**WORK ITEM:**
Report each line of the records below that holds the word "down".

**DATA TO PROCESS:**
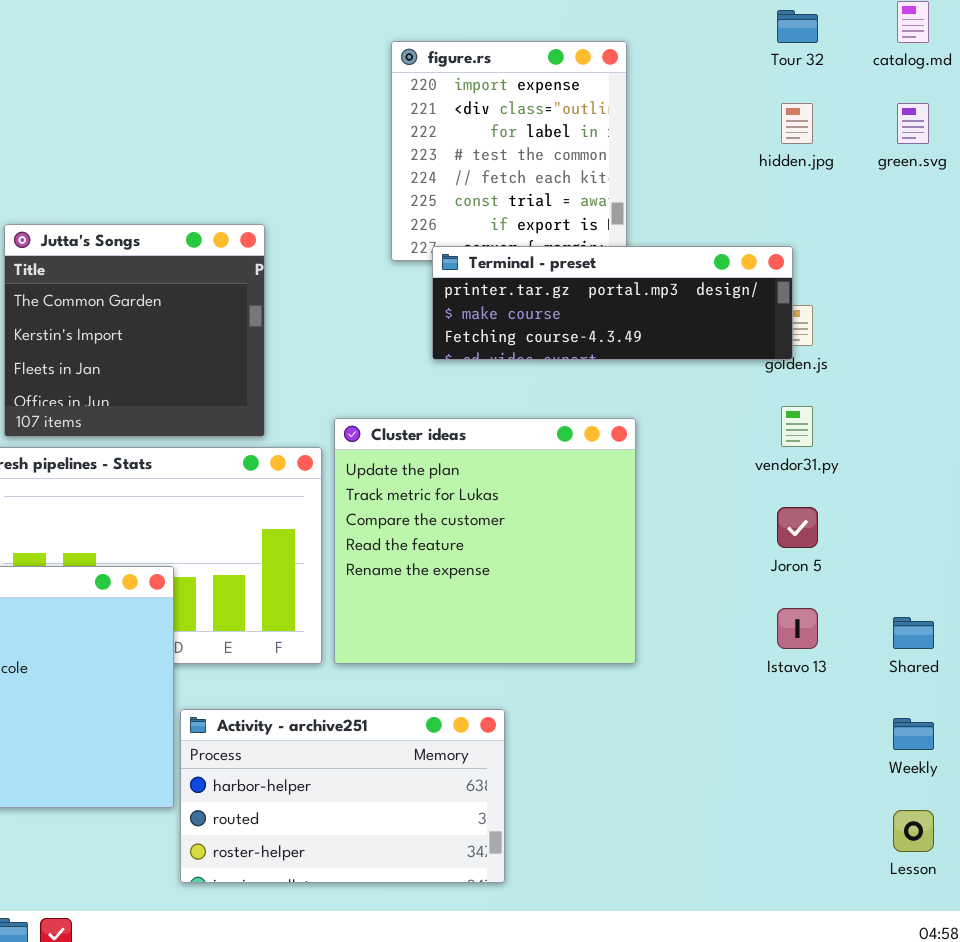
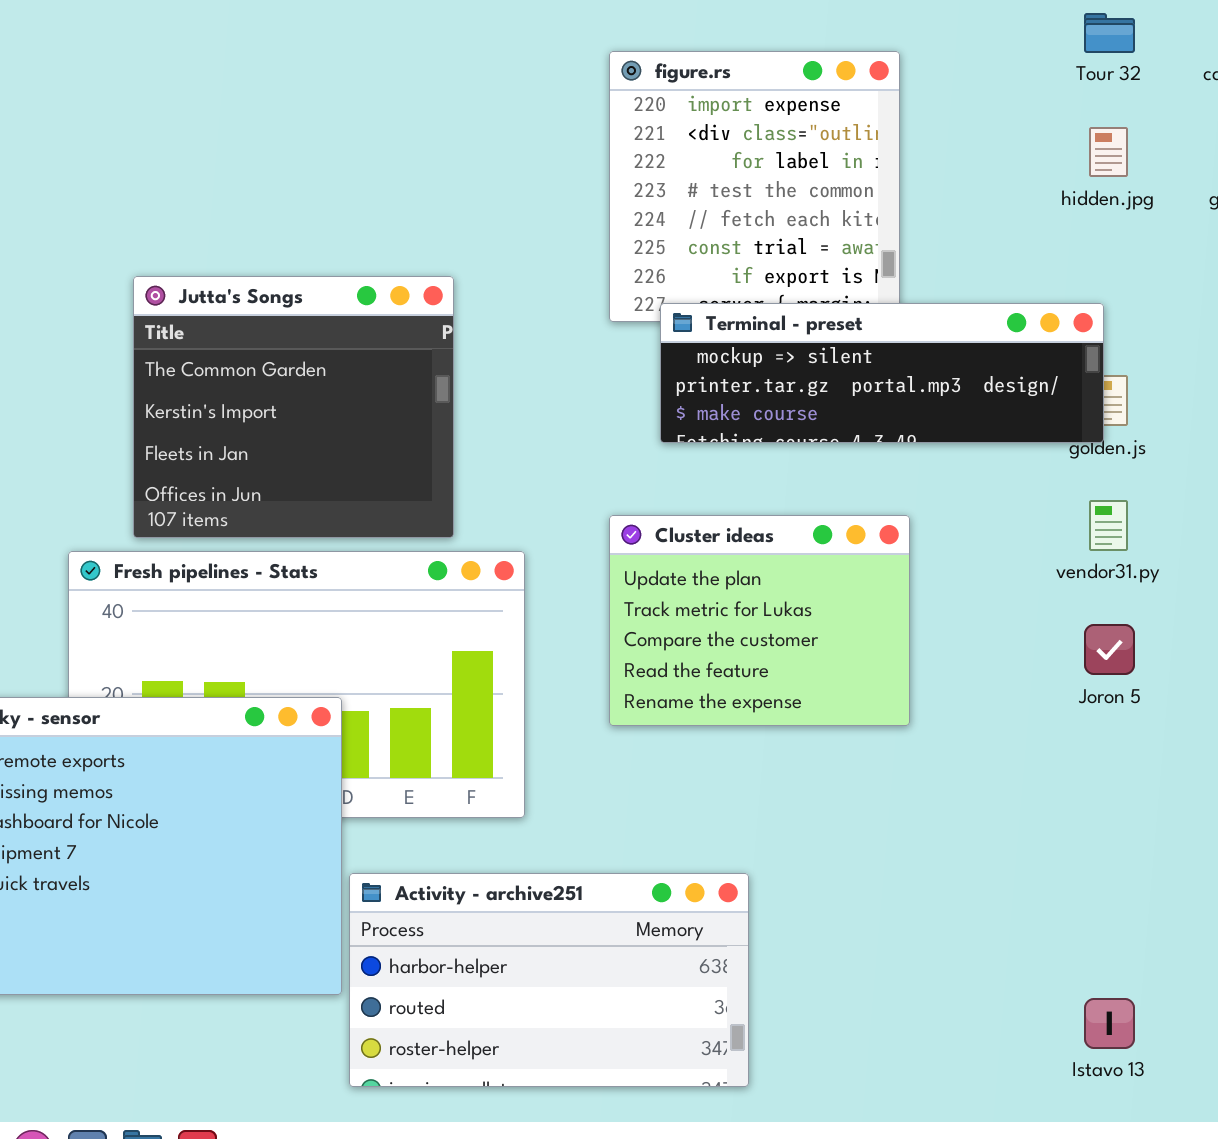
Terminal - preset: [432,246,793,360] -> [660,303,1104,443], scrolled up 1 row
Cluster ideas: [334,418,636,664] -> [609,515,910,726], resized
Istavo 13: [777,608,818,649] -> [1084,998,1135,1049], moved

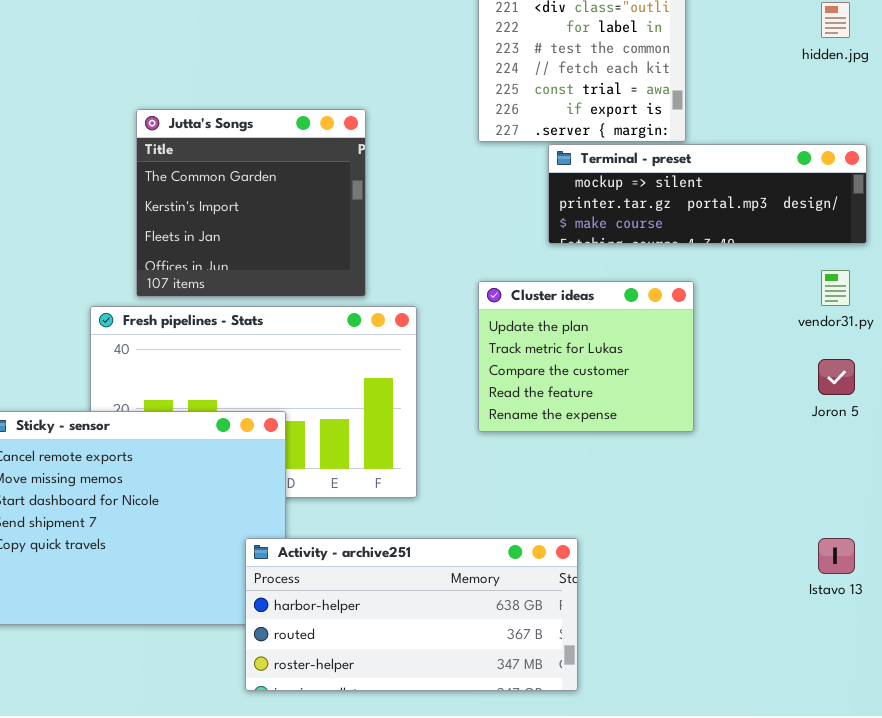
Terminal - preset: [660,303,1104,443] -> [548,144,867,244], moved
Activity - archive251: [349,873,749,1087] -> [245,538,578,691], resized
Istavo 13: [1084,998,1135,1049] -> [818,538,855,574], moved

--

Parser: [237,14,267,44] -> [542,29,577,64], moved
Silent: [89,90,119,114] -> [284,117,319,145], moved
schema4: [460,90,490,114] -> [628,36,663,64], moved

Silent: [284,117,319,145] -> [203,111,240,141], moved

==

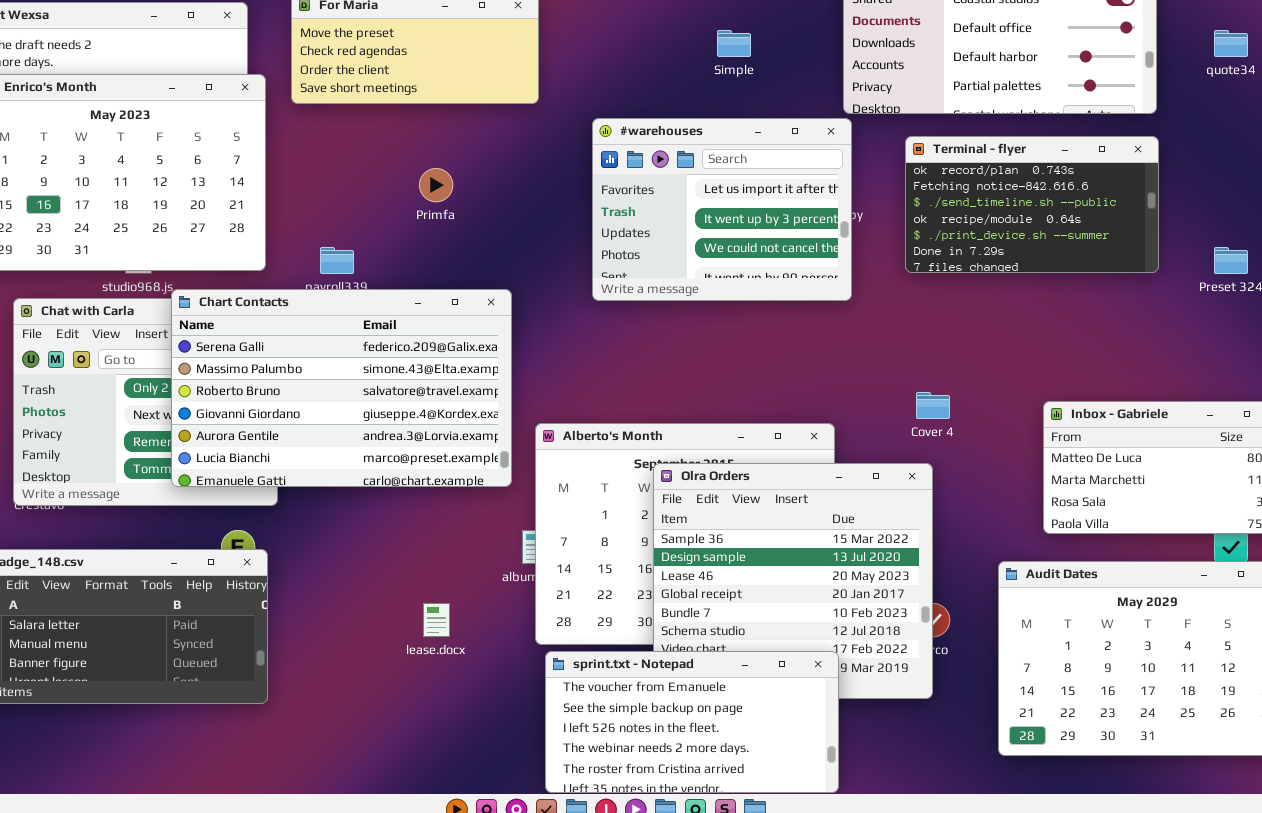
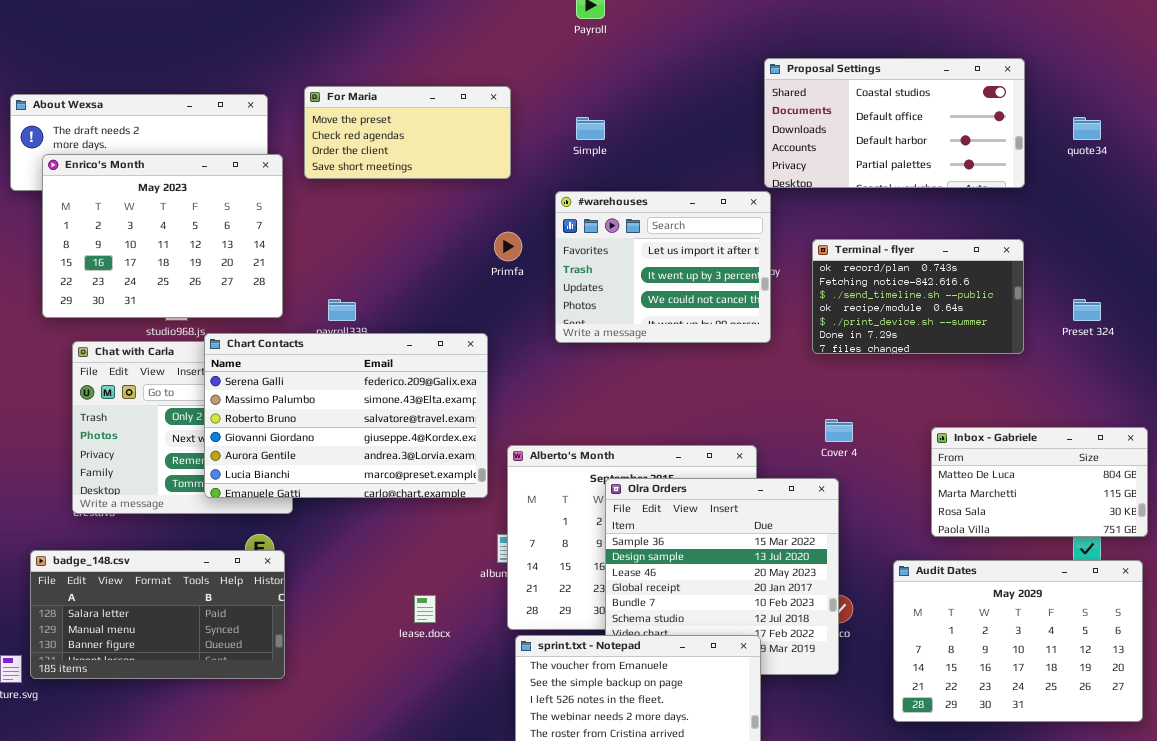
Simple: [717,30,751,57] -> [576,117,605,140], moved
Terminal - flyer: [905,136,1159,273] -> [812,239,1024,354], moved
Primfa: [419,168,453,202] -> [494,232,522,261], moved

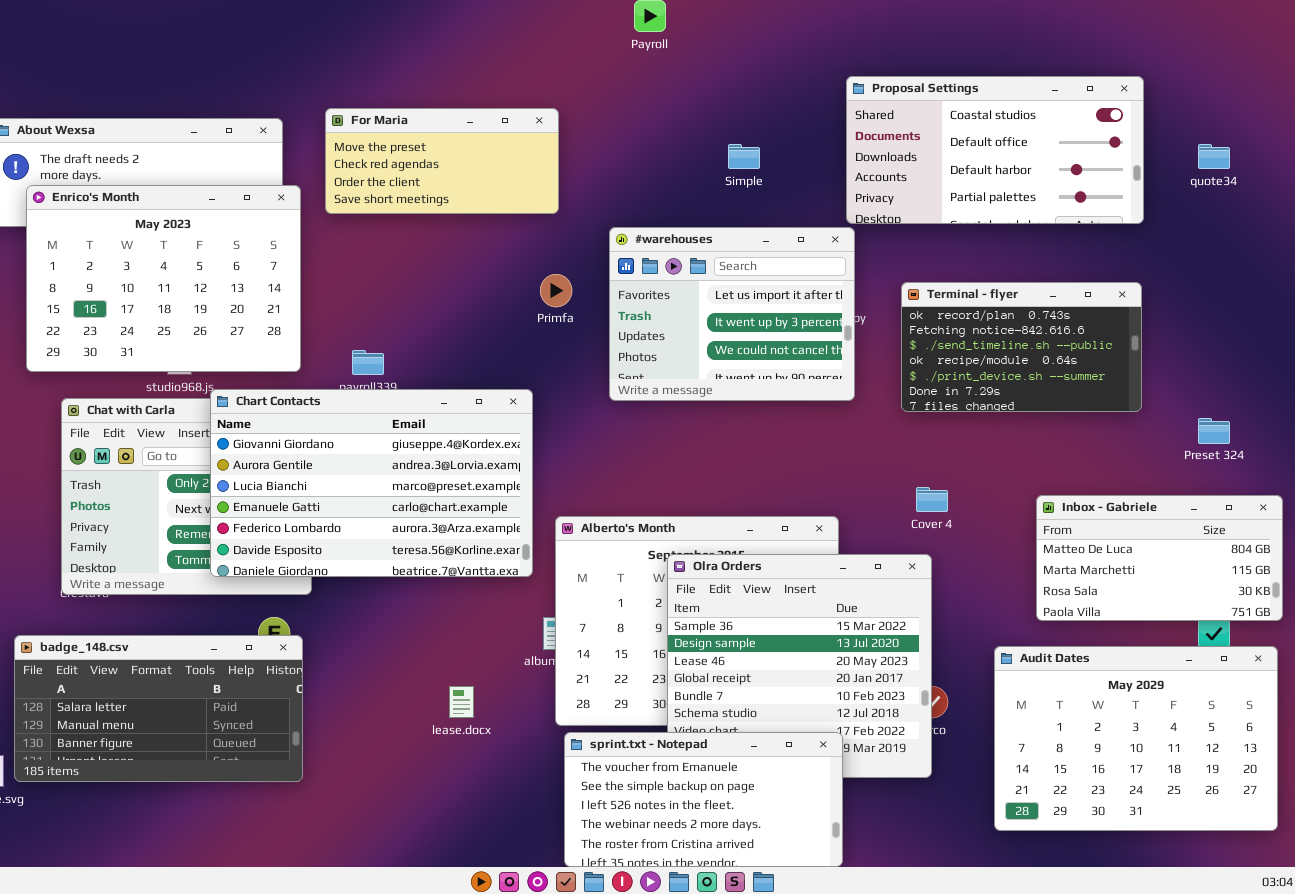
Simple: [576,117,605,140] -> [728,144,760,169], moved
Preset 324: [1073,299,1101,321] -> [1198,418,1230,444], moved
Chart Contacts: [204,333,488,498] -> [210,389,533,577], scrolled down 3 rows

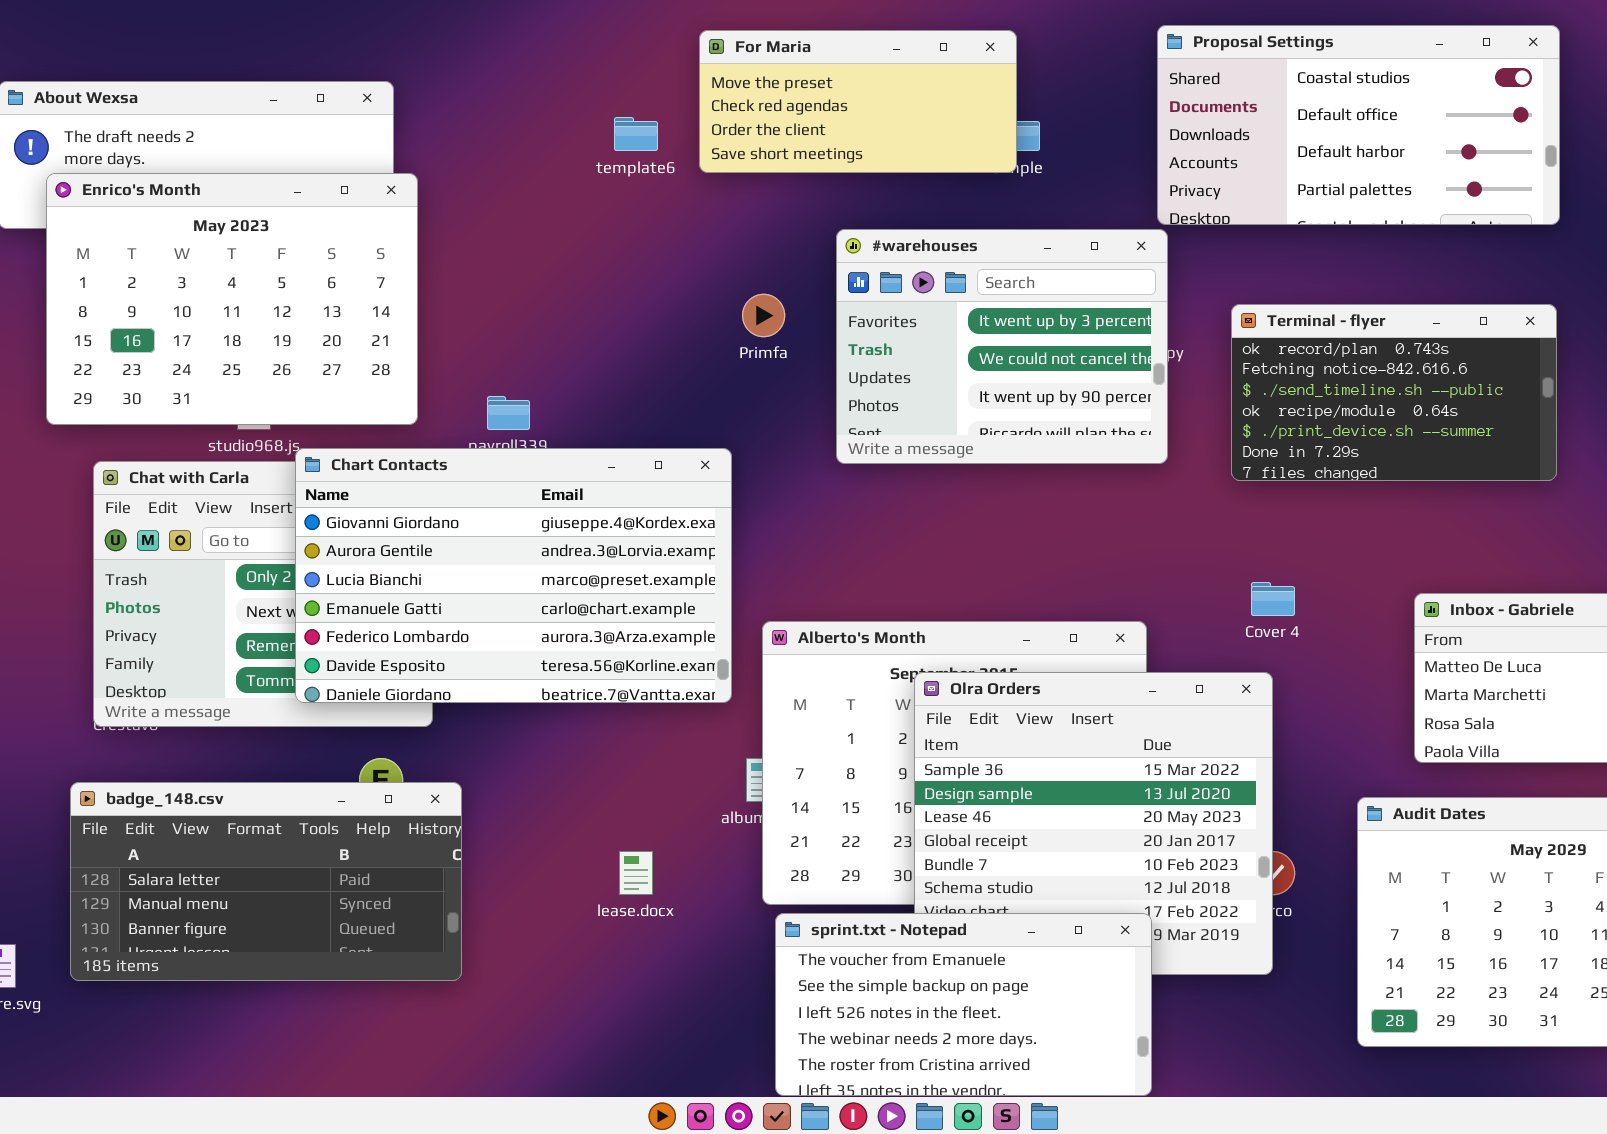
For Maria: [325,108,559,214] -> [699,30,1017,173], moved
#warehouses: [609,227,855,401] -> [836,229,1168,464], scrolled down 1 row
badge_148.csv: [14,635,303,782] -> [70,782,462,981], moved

**REPLY TO THE TASK:**
Chart Contacts: [204,333,488,498] -> [210,389,533,577], scrolled down 3 rows
#warehouses: [609,227,855,401] -> [836,229,1168,464], scrolled down 1 row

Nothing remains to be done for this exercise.